Your answer should consist of the lines in the data below that contain "VCTRL".

**** Input ****

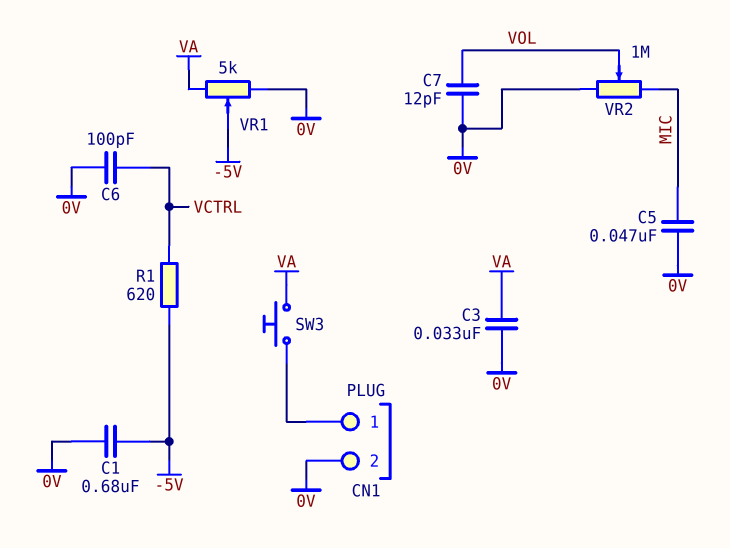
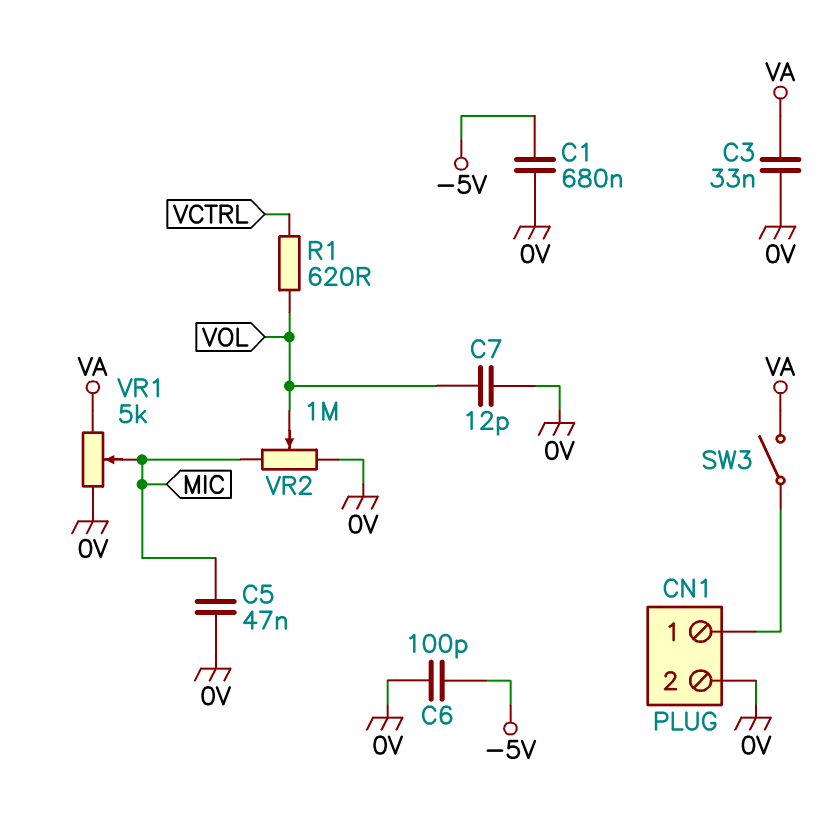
C6: 100pF (0V, VCTRL) -> 100pF (-5V, 0V)
R1: 620 (-5V, VCTRL) -> 620 (VCTRL, VOL)
SW3: button (CN1/1, VA) -> switch (CN1/1, VA)
VR1: 5k (0V, VA, wiper -5V) -> 5k (0V, VA, wiper MIC)

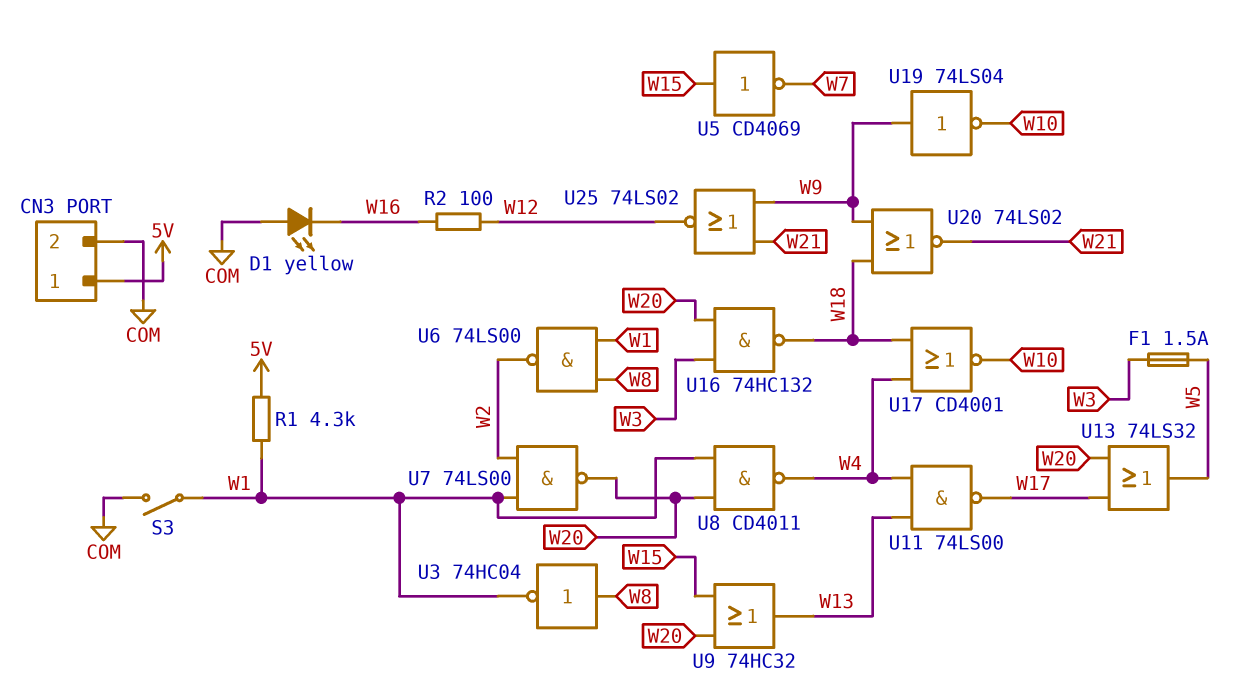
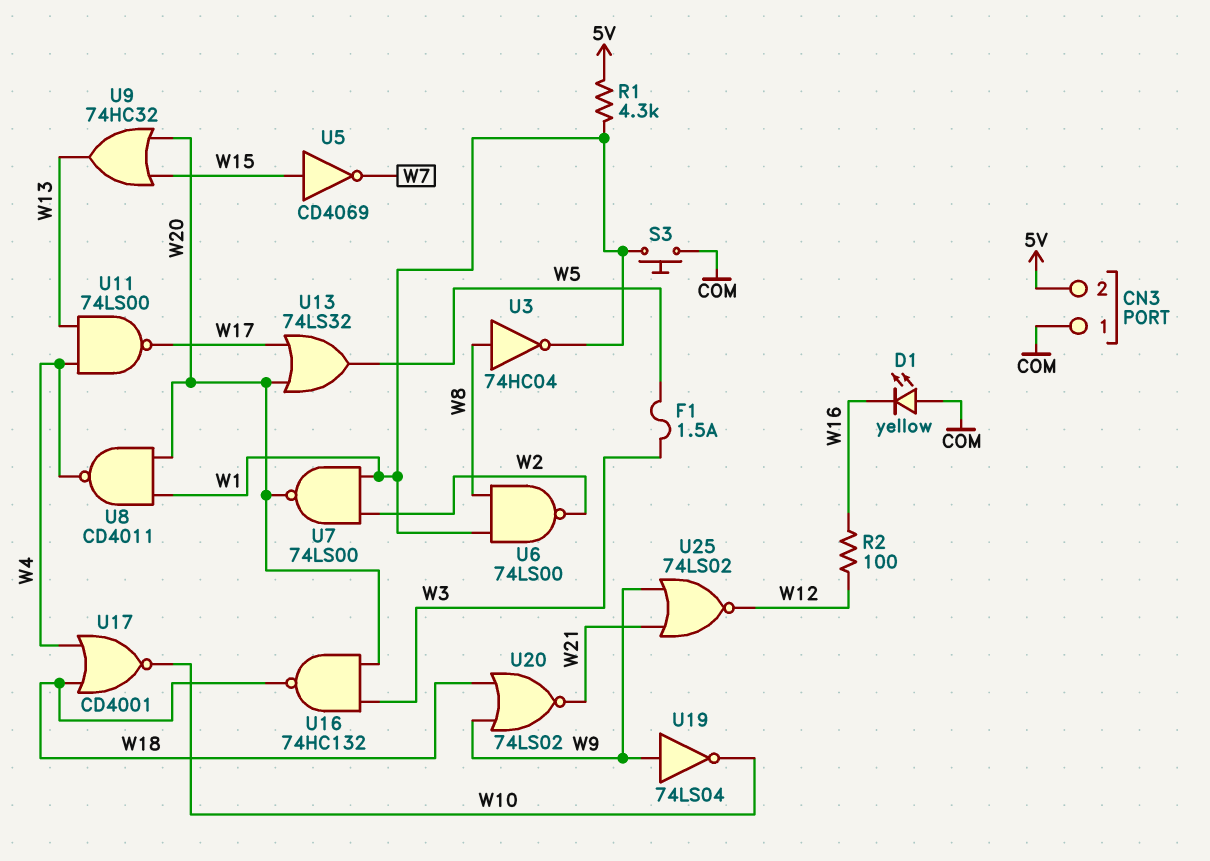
CN3 pin 1: 5V -> COM
CN3 pin 2: COM -> 5V
S3: switch (COM, W1) -> button (COM, W1)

****

» Response:
C6: 100pF (0V, VCTRL) -> 100pF (-5V, 0V)
R1: 620 (-5V, VCTRL) -> 620 (VCTRL, VOL)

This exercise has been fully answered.